Reproduce the listing exactly. Omit pictures.
---------- Information supplied
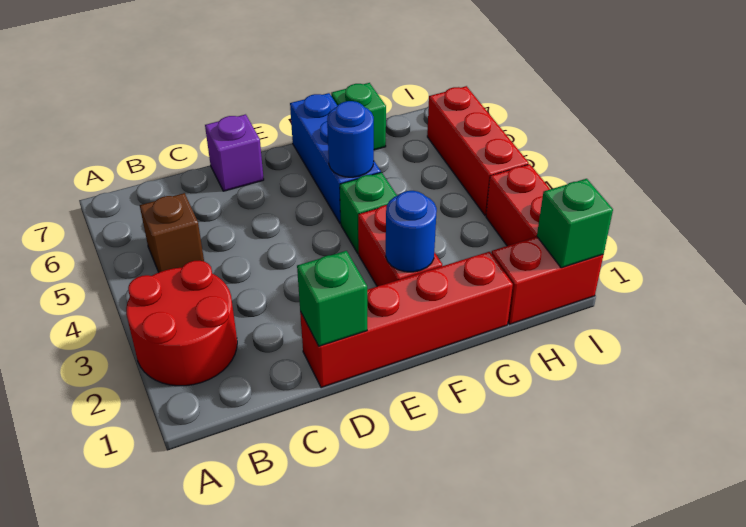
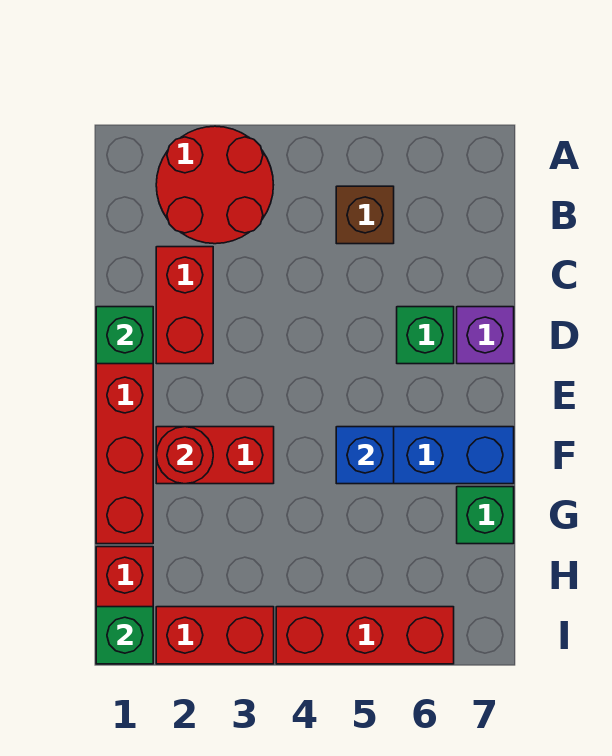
none -> red brick C2:D2 level 1
blue round brick F2 level 2 -> red round brick F2 level 2
green brick F4 level 1 -> green brick D6 level 1
blue round brick F5 level 2 -> blue brick F5 level 2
--------------------
Response box:
none -> red brick C2:D2 level 1
blue round brick F2 level 2 -> red round brick F2 level 2
green brick F4 level 1 -> green brick D6 level 1
blue round brick F5 level 2 -> blue brick F5 level 2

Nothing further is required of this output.